■ **DATA ROWS**
______
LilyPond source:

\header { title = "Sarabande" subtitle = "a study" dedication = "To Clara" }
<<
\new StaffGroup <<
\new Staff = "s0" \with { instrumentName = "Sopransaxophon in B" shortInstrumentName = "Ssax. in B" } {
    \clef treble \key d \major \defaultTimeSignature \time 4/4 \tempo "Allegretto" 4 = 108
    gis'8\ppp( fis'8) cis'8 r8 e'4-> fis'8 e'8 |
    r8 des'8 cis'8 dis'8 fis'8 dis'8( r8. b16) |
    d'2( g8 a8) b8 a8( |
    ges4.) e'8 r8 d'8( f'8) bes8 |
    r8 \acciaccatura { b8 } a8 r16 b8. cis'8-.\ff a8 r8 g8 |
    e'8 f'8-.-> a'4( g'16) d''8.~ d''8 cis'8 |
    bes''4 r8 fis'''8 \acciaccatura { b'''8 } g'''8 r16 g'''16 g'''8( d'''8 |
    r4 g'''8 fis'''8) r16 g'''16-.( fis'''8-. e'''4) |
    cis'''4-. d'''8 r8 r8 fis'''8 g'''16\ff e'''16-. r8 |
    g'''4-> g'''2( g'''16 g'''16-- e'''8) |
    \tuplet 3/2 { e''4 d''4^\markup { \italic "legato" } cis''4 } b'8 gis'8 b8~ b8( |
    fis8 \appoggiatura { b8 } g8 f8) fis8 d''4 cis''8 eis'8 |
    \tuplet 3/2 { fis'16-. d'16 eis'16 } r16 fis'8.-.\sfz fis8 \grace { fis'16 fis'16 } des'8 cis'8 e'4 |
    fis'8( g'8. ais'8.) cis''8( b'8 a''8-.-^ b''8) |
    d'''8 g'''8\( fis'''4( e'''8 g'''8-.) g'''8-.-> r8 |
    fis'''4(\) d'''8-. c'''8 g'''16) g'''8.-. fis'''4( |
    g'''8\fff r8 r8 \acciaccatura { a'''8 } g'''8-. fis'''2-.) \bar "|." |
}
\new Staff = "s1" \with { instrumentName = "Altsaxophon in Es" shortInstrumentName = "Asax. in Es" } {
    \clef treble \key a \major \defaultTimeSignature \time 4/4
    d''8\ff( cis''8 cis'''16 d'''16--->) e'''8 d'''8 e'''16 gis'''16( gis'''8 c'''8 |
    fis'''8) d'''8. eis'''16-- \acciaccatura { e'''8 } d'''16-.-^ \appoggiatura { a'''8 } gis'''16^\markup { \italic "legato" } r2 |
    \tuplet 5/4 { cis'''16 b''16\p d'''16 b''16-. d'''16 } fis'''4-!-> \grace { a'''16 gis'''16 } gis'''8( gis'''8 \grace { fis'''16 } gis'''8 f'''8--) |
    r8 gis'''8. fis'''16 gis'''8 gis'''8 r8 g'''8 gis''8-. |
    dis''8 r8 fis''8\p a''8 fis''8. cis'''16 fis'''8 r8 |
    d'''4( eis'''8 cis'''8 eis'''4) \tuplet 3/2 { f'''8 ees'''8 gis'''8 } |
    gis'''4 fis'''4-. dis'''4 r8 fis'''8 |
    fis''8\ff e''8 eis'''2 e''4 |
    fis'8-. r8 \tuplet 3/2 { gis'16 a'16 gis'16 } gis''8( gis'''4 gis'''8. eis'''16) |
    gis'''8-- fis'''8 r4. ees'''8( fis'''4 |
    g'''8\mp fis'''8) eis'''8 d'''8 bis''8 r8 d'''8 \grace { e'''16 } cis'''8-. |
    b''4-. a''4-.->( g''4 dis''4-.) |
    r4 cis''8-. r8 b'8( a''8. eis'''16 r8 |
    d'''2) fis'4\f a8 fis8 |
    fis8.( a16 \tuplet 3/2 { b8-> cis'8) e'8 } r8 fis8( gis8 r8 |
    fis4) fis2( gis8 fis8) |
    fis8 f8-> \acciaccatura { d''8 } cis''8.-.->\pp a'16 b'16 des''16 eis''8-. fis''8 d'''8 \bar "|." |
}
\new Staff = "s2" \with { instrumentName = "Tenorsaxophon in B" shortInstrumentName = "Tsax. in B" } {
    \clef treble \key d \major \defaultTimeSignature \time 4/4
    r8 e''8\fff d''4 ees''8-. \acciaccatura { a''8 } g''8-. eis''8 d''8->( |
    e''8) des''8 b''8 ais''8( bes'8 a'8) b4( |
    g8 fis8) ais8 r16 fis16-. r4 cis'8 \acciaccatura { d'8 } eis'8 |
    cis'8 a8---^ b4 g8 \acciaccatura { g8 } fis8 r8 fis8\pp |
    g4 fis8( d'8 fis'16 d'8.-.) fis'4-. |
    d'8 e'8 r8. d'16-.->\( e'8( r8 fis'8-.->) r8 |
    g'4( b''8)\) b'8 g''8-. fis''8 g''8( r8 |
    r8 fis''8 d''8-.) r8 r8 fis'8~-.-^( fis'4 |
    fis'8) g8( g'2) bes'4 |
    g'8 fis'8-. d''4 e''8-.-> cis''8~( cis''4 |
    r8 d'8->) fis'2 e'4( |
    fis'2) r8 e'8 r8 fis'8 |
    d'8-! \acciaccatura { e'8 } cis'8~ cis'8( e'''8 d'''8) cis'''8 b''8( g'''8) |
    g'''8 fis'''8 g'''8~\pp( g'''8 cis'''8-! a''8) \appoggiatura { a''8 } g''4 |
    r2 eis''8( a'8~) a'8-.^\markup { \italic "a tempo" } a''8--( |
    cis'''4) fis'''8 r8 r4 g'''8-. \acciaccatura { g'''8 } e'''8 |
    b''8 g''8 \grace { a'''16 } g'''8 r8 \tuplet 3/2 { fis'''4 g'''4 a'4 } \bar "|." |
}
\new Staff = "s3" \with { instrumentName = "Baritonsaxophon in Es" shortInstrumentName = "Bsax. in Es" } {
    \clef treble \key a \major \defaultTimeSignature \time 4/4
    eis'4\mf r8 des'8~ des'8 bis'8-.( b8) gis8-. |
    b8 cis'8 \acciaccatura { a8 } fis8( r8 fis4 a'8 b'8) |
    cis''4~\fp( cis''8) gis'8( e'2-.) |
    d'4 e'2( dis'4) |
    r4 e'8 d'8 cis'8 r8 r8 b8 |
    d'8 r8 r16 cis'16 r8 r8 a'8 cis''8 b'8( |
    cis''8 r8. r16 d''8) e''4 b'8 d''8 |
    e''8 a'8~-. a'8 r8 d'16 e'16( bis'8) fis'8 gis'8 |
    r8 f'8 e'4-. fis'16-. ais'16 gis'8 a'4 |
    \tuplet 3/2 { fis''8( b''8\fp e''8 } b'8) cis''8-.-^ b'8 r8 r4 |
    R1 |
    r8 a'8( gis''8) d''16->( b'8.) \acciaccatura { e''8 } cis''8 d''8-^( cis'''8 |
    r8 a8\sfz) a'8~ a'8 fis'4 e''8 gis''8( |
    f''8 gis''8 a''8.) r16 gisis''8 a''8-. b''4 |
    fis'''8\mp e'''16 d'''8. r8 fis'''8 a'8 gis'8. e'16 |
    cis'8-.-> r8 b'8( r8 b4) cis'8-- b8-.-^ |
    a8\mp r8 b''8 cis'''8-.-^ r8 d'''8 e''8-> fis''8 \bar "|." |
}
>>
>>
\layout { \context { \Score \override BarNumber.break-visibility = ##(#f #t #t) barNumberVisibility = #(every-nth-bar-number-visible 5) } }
______
■ **SET TASK**
Filter the LilyPond source above, keeping every line that contains the string "clef". Case counts.

■ **FINISHED EXERCISE**
    \clef treble \key d \major \defaultTimeSignature \time 4/4 \tempo "Allegretto" 4 = 108
    \clef treble \key a \major \defaultTimeSignature \time 4/4
    \clef treble \key d \major \defaultTimeSignature \time 4/4
    \clef treble \key a \major \defaultTimeSignature \time 4/4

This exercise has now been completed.